**Provided entries:**
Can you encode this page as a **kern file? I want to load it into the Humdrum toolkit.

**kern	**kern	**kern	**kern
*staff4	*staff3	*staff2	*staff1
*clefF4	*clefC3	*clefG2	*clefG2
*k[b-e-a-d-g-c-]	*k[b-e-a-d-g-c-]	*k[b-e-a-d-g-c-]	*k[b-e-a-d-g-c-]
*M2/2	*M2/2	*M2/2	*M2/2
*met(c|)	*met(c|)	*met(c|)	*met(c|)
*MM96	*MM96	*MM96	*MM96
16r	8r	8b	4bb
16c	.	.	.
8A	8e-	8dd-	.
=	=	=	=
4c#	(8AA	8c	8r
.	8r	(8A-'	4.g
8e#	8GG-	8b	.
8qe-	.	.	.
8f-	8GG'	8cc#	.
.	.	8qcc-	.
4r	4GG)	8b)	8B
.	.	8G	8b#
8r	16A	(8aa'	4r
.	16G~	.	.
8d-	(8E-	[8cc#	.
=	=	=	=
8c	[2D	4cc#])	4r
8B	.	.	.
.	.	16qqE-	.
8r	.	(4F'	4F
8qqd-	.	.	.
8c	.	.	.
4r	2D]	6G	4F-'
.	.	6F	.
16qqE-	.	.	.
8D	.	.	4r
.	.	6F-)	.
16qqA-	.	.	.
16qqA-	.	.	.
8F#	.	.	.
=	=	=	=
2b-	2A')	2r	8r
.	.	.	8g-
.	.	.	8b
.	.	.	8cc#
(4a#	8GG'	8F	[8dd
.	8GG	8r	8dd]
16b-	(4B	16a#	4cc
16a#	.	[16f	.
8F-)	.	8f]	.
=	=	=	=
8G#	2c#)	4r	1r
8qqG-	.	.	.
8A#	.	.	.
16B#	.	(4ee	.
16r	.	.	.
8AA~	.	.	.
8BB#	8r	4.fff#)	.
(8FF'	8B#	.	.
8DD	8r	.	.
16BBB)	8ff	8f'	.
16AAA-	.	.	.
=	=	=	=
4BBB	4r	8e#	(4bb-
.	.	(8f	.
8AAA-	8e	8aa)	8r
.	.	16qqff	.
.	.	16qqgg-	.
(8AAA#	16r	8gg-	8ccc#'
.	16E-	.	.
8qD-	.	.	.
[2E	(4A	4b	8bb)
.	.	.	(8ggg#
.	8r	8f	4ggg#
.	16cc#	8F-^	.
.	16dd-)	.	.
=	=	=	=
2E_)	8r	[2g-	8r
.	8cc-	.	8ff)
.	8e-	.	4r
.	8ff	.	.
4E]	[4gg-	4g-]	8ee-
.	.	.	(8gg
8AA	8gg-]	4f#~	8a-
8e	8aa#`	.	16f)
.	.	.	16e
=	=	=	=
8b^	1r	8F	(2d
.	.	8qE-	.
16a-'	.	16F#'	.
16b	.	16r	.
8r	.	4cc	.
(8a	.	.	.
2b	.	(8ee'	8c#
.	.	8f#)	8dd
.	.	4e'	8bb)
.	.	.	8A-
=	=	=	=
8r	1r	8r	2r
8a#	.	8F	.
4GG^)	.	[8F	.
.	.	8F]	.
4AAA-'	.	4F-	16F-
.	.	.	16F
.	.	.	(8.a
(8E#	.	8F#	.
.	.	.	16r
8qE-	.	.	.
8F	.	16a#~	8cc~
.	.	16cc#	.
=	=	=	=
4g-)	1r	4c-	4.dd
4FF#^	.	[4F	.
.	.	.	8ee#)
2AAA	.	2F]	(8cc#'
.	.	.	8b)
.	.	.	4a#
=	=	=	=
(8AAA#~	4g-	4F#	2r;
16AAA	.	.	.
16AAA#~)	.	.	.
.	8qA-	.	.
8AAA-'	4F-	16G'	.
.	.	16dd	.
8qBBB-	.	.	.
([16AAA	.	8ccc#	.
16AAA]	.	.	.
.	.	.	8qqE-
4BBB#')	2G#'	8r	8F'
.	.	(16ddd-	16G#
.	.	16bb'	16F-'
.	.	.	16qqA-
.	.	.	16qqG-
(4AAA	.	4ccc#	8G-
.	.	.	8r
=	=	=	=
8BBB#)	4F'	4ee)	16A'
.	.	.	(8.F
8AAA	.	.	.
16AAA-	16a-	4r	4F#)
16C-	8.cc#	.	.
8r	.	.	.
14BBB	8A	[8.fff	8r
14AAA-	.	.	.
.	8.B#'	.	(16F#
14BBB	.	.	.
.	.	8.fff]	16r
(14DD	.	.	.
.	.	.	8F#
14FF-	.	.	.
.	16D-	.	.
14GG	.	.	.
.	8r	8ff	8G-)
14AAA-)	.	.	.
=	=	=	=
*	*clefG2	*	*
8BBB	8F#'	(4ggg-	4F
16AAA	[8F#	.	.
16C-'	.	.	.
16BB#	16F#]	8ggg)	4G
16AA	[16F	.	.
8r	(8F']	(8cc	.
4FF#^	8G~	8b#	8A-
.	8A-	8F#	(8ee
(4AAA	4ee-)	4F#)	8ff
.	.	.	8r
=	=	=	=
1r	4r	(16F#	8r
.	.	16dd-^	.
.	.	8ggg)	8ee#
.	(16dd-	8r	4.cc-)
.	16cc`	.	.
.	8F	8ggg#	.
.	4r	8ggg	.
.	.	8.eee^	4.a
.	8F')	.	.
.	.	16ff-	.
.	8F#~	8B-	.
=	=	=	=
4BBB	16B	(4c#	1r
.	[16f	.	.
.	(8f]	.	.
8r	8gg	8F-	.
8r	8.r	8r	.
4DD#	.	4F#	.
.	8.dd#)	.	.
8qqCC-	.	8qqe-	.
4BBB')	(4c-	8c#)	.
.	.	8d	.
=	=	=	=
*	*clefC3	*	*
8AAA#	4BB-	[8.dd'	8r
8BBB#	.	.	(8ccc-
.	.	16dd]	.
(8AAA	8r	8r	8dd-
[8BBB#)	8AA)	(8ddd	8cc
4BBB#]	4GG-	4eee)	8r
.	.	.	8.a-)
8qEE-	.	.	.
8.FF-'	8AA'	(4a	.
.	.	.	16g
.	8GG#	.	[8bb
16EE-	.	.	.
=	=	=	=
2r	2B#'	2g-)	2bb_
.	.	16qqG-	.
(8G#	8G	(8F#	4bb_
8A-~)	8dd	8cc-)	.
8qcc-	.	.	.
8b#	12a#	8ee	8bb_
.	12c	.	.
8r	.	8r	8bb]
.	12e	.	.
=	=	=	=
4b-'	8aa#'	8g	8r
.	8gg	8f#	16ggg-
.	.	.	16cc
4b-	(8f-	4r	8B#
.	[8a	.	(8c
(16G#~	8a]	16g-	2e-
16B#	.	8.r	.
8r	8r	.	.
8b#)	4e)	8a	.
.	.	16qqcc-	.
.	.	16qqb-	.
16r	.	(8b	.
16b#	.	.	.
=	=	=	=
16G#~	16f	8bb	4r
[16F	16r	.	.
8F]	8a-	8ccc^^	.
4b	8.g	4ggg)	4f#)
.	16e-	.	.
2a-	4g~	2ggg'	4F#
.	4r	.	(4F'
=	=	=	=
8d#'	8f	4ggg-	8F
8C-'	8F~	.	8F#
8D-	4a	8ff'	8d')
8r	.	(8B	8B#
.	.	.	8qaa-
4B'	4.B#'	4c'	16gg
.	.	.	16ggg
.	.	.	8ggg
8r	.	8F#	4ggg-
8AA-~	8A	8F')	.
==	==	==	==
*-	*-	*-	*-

**Task to carry out:** Pick out every line of the listing above that contains the string "kern", treating uppercase and lowercase letters as distinct.

**Worked answer:**
Can you encode this page as a **kern file? I want to load it into the Humdrum toolkit.
**kern	**kern	**kern	**kern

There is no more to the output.